Using the records below, repeat exactly the lines from the one holding "blue house: 2 -> 1" through the one holding "brown truck: 0 -> 4", both ends included, and no others.

*** Block opens ***

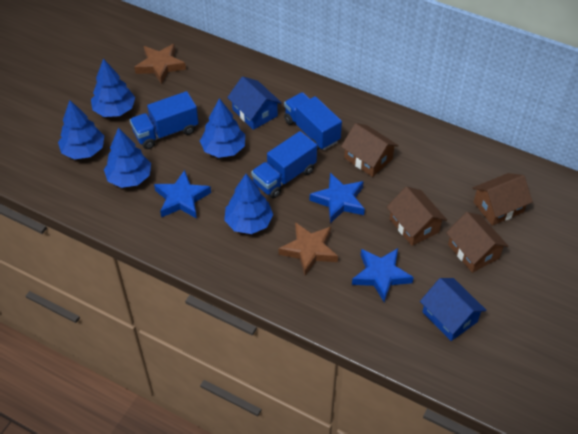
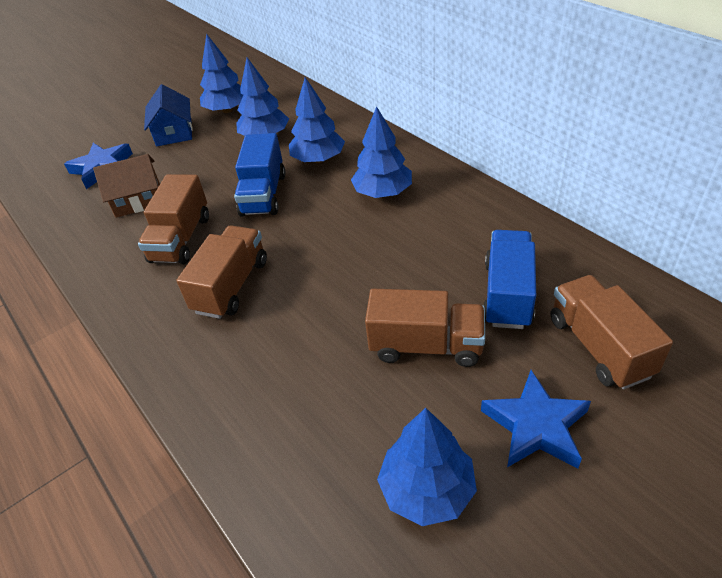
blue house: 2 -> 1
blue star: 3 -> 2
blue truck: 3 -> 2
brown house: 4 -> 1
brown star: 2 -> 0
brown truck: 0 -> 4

*** Block closes ***
*** Block opens ***

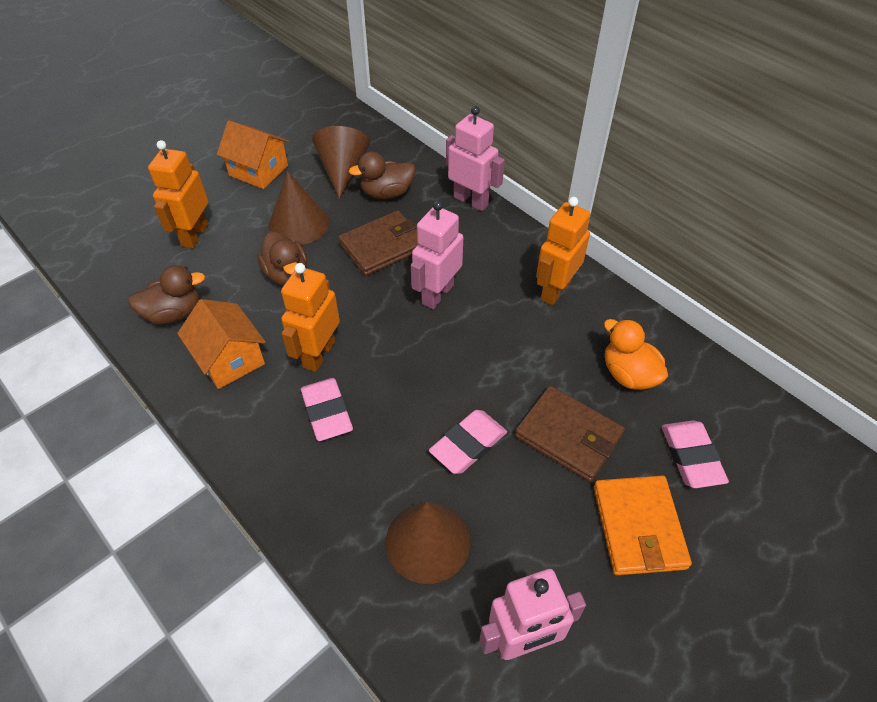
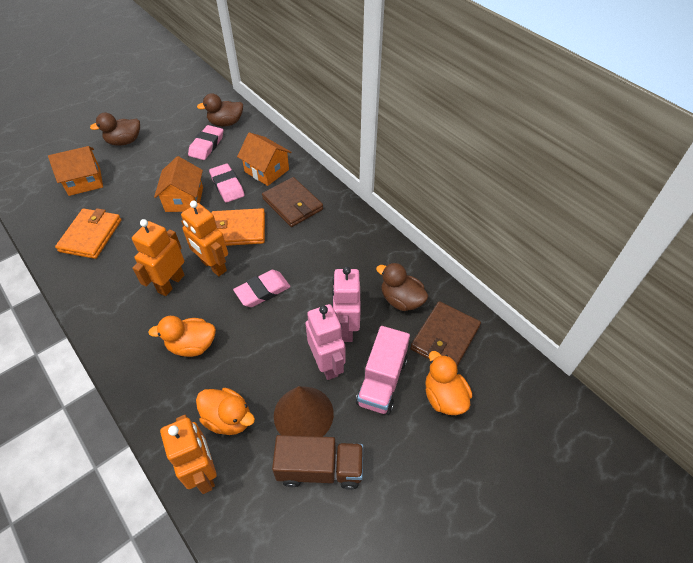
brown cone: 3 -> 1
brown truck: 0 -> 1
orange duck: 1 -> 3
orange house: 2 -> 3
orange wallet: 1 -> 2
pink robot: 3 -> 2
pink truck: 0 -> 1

*** Block closes ***
*** Block opens ***

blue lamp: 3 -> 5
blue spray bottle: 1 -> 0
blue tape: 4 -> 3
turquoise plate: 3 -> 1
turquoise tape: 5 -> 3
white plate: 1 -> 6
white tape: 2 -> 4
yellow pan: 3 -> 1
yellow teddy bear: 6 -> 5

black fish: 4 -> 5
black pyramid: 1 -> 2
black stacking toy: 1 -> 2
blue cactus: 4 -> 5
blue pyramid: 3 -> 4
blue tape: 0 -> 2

*** Block closes ***

▶ **REPLY TO THE TASK**:
blue house: 2 -> 1
blue star: 3 -> 2
blue truck: 3 -> 2
brown house: 4 -> 1
brown star: 2 -> 0
brown truck: 0 -> 4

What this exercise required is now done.